_RECORDS FOR THIS EXERCISE_:
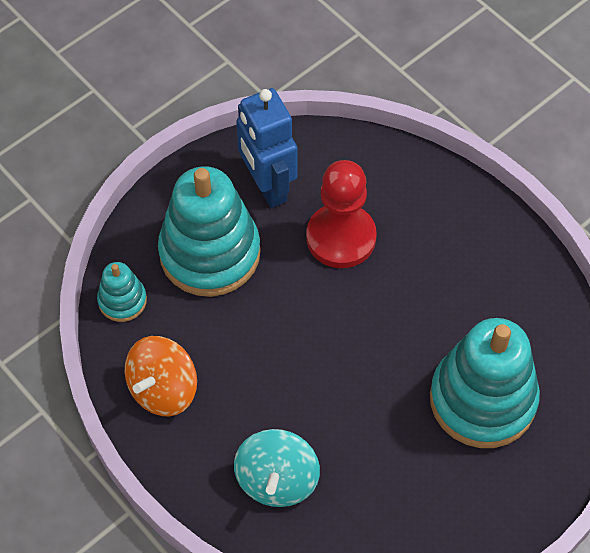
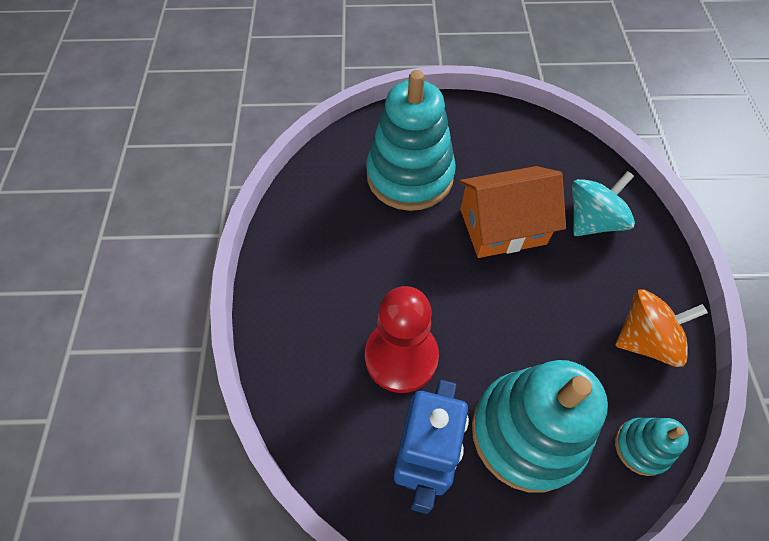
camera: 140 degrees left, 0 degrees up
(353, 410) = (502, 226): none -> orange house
---
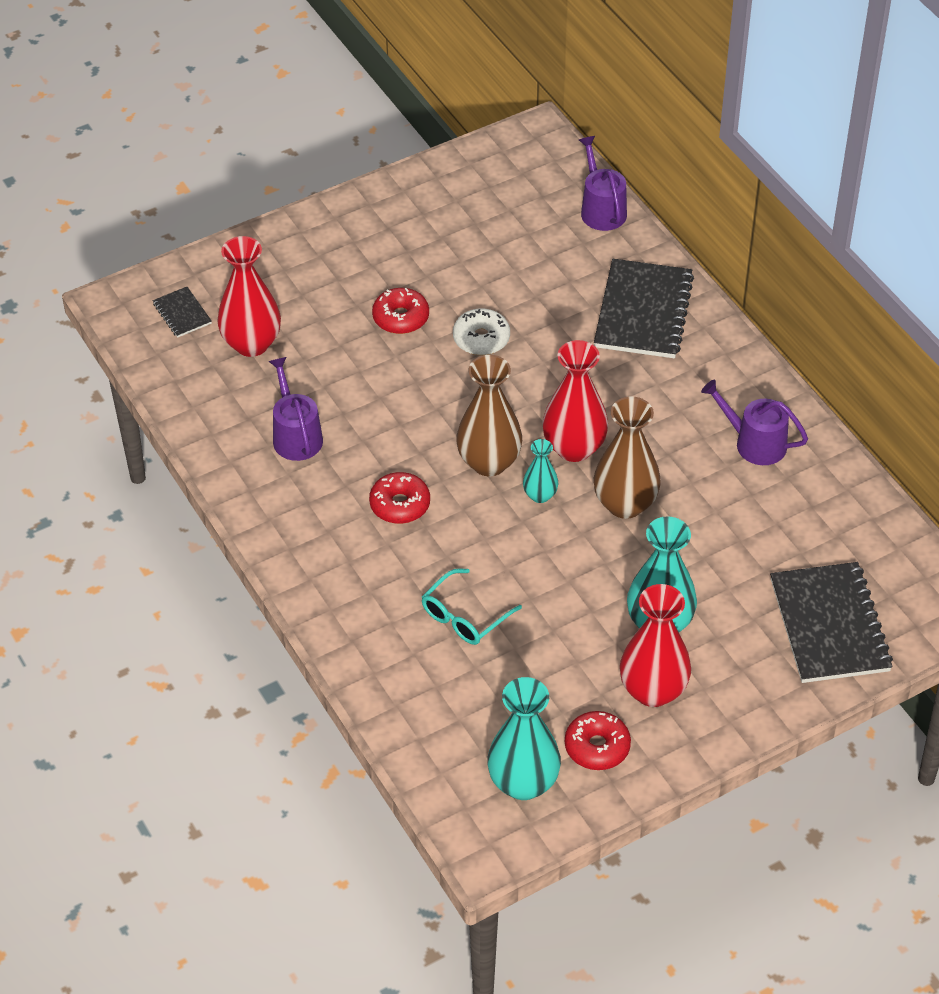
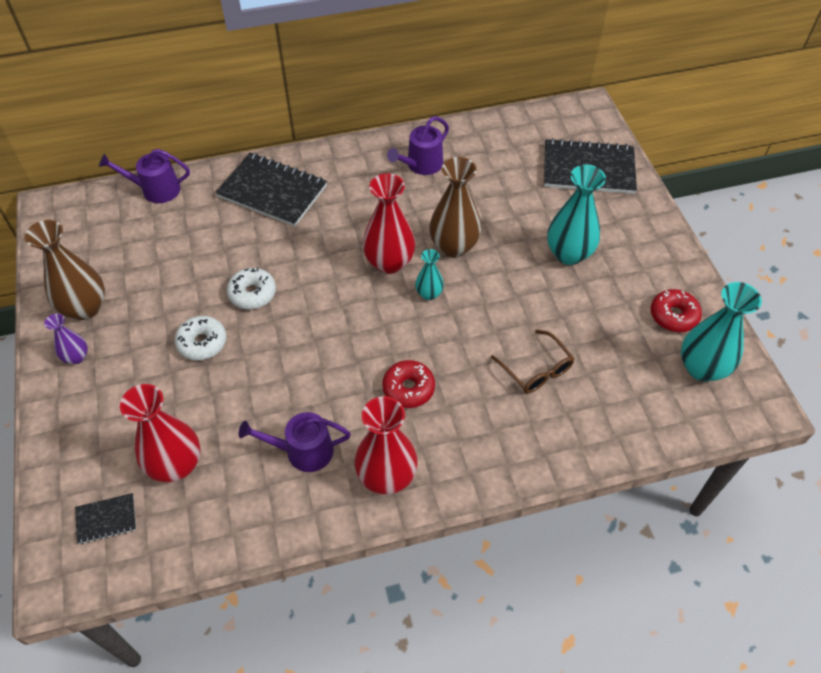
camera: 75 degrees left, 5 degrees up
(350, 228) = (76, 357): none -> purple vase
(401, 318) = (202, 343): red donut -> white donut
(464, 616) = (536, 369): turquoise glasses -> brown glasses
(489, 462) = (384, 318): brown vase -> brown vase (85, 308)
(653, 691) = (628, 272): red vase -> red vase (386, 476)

_PROBLEM STATEMENT_: Lines that hold the word "vase" are the ones to copy from the entries above.

_OUTPUT OF THE TASK_:
(350, 228) = (76, 357): none -> purple vase
(489, 462) = (384, 318): brown vase -> brown vase (85, 308)
(653, 691) = (628, 272): red vase -> red vase (386, 476)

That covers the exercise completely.